DATASET SECTION
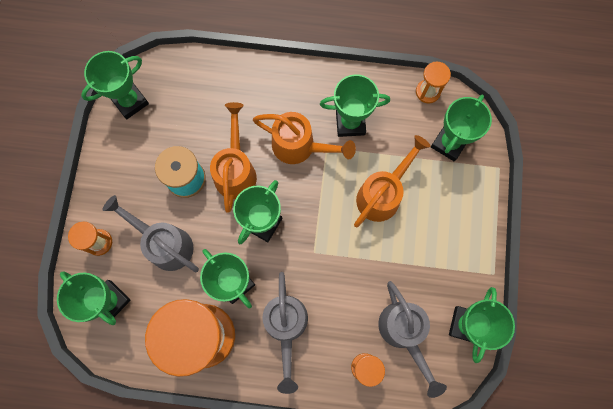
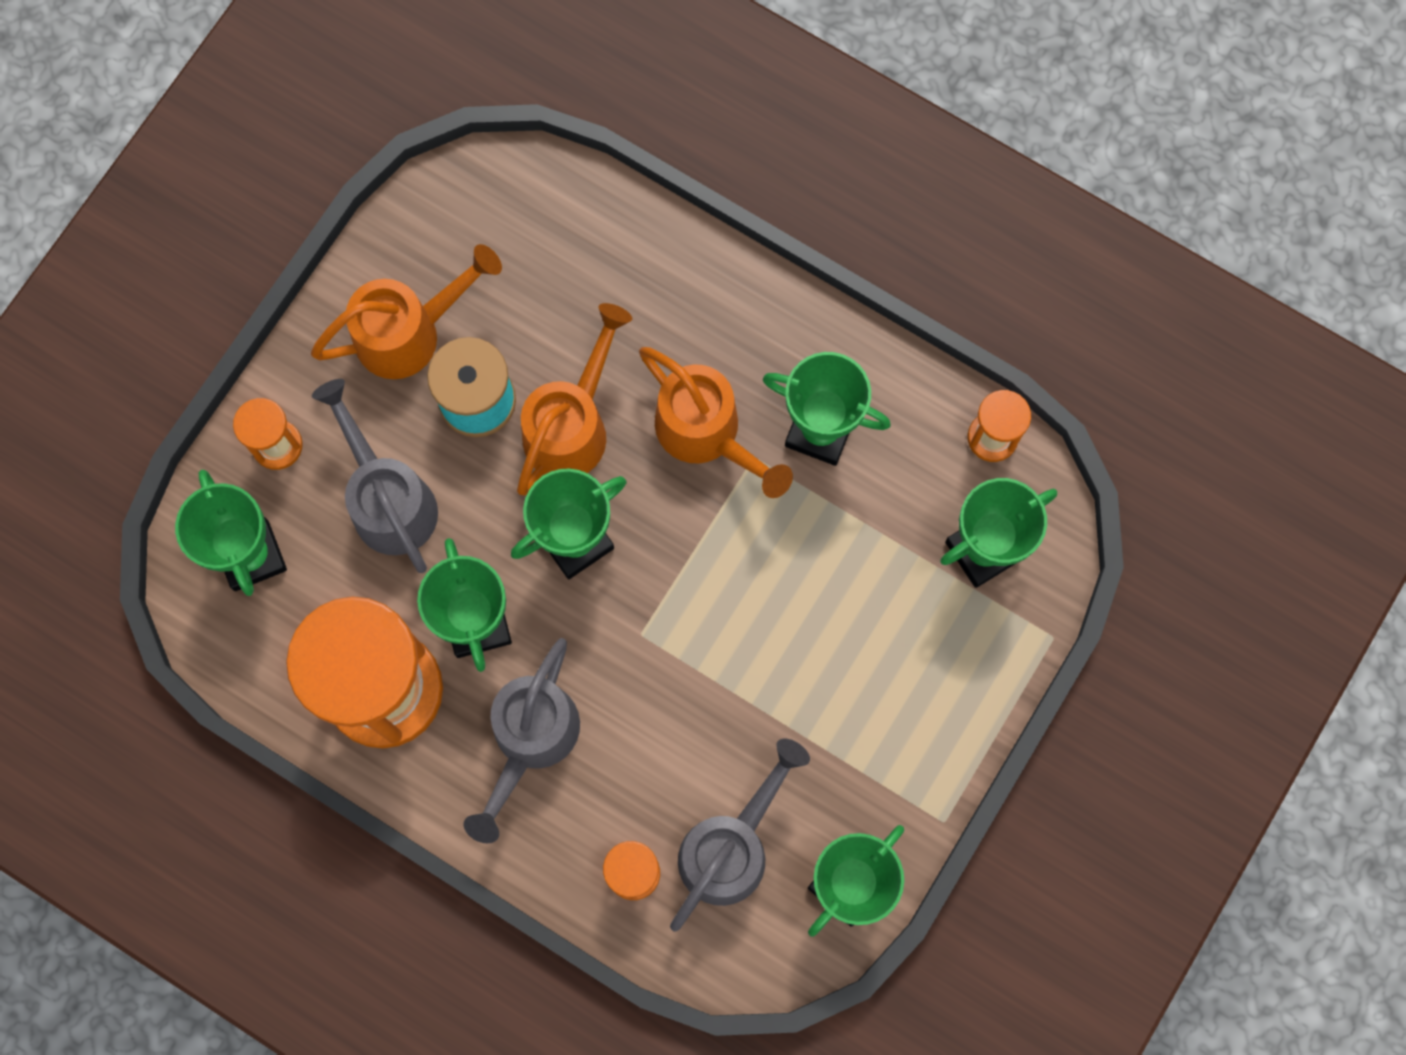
camera: 25 degrees right, 0 degrees up
(130, 101) = (442, 215): green trophy -> none
(382, 194) = (814, 588): orange watering can -> orange watering can (409, 333)
(404, 333) = (731, 847): grey watering can -> grey watering can turned 150 degrees counterclockwise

EXERCISE DIRECTIONS
Everything in the listing, except its images, should be set down exactly.

RESULT OF THE EXERCISE
camera: 25 degrees right, 0 degrees up
(130, 101) = (442, 215): green trophy -> none
(382, 194) = (814, 588): orange watering can -> orange watering can (409, 333)
(404, 333) = (731, 847): grey watering can -> grey watering can turned 150 degrees counterclockwise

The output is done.